### [EXERCISE DIRECTIONS]
Of the entries below, return exactly those lines that fall between the one containing "black brick A9:A10" and the one containing "none -> black brick L5 level 1", the two end lines included.

### [MATERIAL FOR THE TASK]
= Beginning of Section =
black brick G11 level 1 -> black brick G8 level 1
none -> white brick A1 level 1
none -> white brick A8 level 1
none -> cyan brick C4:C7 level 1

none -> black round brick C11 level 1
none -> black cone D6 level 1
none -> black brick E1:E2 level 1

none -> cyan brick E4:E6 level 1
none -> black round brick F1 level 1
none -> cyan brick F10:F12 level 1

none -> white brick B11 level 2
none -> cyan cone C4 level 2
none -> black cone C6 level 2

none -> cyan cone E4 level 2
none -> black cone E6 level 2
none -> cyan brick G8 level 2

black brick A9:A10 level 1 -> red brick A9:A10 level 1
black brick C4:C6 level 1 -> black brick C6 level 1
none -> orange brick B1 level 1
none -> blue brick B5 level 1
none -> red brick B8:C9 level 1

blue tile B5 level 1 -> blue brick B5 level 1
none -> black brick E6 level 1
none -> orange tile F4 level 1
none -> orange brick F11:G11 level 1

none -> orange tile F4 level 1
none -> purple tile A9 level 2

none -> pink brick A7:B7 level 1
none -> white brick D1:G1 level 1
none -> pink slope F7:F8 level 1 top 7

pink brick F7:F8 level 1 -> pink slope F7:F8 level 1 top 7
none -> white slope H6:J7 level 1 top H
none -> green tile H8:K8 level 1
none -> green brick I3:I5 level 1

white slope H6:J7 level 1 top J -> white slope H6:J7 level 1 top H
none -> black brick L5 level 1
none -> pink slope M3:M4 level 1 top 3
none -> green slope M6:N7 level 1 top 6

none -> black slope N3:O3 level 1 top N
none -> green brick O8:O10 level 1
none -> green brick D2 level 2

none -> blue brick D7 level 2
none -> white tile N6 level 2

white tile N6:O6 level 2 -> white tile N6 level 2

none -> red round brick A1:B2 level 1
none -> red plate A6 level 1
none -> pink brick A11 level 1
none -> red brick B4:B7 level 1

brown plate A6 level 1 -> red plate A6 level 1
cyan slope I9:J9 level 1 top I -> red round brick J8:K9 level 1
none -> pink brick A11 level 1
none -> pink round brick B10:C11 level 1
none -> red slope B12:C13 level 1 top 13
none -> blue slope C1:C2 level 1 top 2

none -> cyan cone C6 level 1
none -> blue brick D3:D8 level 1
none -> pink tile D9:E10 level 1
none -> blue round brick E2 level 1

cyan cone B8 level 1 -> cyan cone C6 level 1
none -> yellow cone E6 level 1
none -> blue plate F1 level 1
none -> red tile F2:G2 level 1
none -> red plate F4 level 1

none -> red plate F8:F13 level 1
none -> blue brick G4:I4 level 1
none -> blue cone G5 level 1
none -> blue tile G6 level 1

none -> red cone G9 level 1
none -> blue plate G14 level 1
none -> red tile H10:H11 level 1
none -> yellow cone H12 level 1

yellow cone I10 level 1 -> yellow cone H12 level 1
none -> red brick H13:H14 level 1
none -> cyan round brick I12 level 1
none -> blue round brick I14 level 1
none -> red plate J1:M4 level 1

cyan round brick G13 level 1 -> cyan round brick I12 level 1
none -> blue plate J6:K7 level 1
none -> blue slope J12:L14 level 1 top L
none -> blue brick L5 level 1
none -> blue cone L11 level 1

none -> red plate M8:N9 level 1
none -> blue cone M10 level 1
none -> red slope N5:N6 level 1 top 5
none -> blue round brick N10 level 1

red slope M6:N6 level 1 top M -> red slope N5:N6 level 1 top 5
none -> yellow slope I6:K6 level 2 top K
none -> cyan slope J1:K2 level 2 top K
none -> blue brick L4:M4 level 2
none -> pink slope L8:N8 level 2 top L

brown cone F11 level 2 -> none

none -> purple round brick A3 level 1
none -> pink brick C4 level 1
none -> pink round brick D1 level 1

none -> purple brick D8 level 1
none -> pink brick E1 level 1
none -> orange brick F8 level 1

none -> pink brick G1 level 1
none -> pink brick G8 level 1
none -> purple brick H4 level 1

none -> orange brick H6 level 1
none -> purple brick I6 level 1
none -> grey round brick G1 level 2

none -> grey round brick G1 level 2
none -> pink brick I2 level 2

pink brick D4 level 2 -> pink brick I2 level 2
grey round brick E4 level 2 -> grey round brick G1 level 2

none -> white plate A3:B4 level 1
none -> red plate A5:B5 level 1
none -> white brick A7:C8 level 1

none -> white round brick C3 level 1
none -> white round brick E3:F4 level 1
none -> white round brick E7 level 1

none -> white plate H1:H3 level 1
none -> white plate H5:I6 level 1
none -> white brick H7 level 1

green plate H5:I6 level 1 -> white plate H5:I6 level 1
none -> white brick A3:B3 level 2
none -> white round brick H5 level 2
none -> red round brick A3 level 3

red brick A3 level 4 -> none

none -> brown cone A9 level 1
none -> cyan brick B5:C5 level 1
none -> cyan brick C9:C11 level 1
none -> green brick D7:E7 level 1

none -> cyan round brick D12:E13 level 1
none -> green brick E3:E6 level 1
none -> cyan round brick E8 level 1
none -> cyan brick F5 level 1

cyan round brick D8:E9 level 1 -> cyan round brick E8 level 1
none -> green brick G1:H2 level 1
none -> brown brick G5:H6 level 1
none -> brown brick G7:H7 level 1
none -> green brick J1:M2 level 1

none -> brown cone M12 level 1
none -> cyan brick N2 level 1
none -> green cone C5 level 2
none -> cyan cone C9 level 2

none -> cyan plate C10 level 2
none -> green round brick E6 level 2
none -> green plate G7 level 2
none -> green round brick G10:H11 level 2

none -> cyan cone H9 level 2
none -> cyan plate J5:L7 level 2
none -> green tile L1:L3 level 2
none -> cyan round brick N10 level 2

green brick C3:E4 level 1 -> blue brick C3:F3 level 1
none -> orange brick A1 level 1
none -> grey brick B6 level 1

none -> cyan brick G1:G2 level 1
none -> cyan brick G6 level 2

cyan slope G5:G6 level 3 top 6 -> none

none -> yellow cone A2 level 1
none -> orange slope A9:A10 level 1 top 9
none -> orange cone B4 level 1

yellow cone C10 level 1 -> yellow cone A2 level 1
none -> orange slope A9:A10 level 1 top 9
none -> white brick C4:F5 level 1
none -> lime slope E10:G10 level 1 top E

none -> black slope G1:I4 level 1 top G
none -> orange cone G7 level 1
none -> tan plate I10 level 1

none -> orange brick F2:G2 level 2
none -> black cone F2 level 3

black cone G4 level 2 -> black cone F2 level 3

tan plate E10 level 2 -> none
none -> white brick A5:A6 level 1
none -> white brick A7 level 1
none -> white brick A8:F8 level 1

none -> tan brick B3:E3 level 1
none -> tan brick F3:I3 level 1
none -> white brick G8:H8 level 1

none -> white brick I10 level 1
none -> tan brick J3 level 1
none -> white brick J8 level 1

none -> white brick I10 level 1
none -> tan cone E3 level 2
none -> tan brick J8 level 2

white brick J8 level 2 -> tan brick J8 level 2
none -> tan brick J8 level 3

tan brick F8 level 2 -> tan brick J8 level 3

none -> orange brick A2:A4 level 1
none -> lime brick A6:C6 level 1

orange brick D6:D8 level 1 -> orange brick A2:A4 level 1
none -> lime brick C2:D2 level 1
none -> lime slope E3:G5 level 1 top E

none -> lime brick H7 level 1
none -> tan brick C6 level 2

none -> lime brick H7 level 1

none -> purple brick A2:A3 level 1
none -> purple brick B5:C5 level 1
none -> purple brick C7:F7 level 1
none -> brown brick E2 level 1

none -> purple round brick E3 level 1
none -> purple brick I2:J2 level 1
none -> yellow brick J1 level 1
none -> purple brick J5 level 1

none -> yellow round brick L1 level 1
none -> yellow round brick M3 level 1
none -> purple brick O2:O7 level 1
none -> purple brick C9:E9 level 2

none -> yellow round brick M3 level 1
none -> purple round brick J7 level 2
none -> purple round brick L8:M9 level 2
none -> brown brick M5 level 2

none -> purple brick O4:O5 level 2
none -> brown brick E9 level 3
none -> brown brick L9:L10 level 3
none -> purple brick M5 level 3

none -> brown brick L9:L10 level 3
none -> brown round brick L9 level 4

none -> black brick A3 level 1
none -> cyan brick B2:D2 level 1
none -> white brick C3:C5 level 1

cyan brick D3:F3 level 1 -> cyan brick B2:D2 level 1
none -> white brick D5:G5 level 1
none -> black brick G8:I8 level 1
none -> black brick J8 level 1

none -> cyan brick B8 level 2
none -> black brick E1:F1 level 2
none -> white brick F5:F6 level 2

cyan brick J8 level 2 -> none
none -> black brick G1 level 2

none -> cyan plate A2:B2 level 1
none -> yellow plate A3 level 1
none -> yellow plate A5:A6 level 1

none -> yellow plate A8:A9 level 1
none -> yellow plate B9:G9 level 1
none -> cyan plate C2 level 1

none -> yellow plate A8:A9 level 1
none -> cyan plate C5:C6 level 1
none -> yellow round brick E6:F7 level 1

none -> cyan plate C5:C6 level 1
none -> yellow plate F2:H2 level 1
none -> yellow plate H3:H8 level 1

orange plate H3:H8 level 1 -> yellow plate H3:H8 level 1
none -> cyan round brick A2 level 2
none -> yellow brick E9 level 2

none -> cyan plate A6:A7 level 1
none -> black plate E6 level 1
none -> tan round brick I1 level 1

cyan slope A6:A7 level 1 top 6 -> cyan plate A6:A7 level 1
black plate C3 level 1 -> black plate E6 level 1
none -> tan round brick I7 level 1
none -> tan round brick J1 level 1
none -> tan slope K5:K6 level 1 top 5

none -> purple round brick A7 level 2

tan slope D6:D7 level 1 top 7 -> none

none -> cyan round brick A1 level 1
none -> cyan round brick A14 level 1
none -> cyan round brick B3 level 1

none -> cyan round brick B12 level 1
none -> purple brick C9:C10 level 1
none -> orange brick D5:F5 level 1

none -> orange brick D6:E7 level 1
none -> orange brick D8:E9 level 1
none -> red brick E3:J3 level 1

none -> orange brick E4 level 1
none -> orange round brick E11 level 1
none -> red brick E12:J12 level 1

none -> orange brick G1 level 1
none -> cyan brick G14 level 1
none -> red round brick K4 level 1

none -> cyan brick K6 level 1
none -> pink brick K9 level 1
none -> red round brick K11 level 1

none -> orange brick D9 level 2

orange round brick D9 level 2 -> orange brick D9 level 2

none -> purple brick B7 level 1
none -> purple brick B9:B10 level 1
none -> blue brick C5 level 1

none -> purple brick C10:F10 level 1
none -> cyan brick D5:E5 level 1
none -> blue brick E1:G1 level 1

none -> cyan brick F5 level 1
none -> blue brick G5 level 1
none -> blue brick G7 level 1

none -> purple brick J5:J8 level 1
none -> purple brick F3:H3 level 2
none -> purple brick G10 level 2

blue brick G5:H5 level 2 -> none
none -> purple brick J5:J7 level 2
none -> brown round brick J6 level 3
= End of Section =
### [RESPONSE TO THE TASK]
black brick A9:A10 level 1 -> red brick A9:A10 level 1
black brick C4:C6 level 1 -> black brick C6 level 1
none -> orange brick B1 level 1
none -> blue brick B5 level 1
none -> red brick B8:C9 level 1

blue tile B5 level 1 -> blue brick B5 level 1
none -> black brick E6 level 1
none -> orange tile F4 level 1
none -> orange brick F11:G11 level 1

none -> orange tile F4 level 1
none -> purple tile A9 level 2

none -> pink brick A7:B7 level 1
none -> white brick D1:G1 level 1
none -> pink slope F7:F8 level 1 top 7

pink brick F7:F8 level 1 -> pink slope F7:F8 level 1 top 7
none -> white slope H6:J7 level 1 top H
none -> green tile H8:K8 level 1
none -> green brick I3:I5 level 1

white slope H6:J7 level 1 top J -> white slope H6:J7 level 1 top H
none -> black brick L5 level 1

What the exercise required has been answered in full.